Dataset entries
↓↓↓

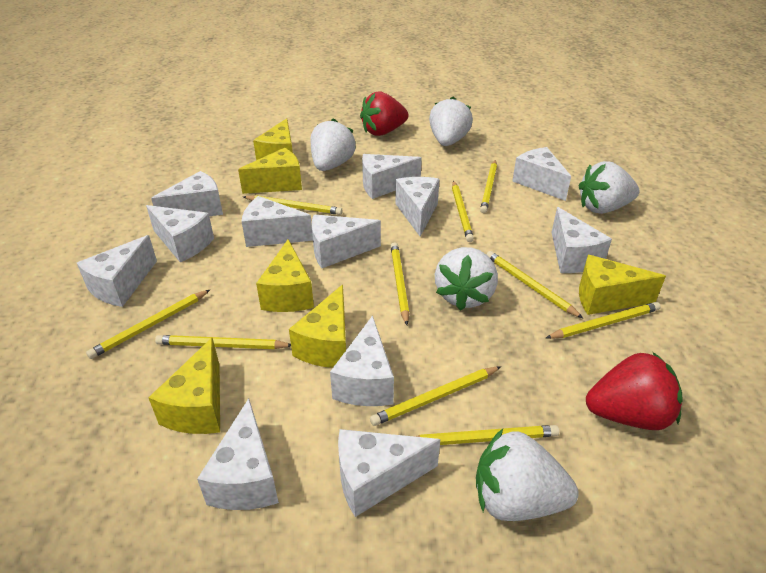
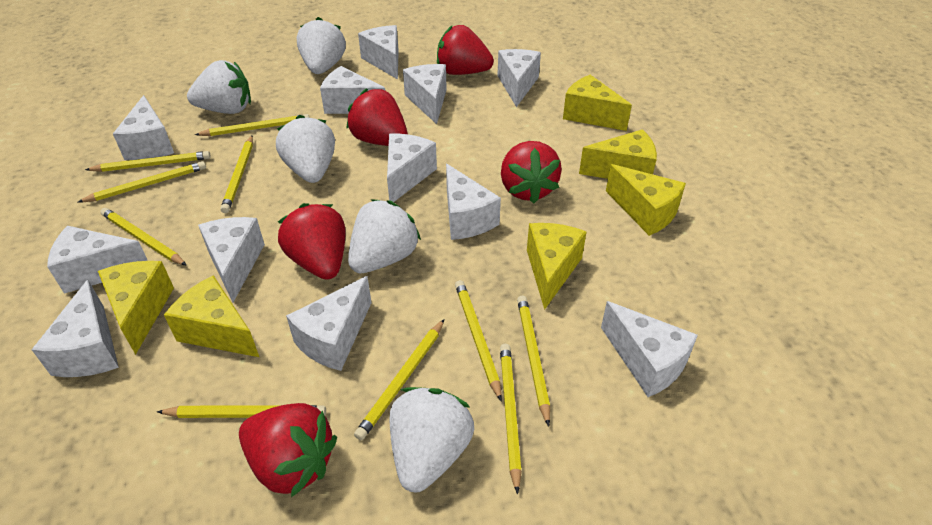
red strawberry: 2 -> 5

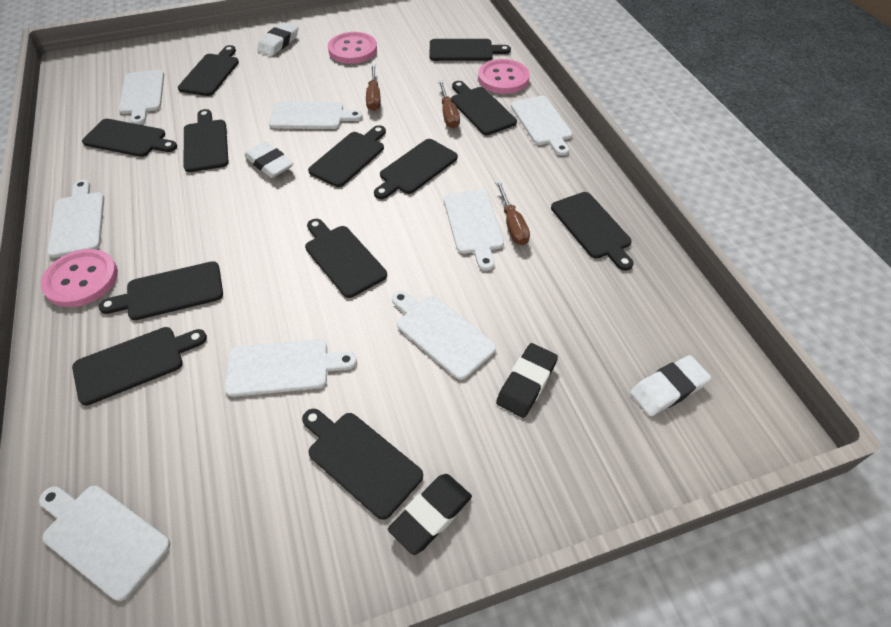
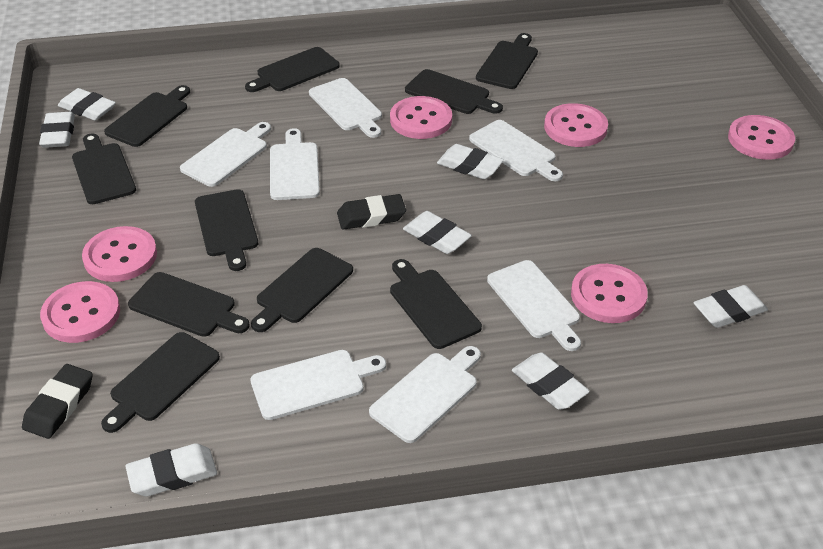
black cutting board: 12 -> 10
brown screwdriver: 3 -> 0
pink button: 3 -> 6
white cutting board: 8 -> 7
white eraser: 3 -> 7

↑↑↑

→ Brief
In the entries above, tally the lines containing the word "cutting" and return only the tally.

→ Exercise solution
2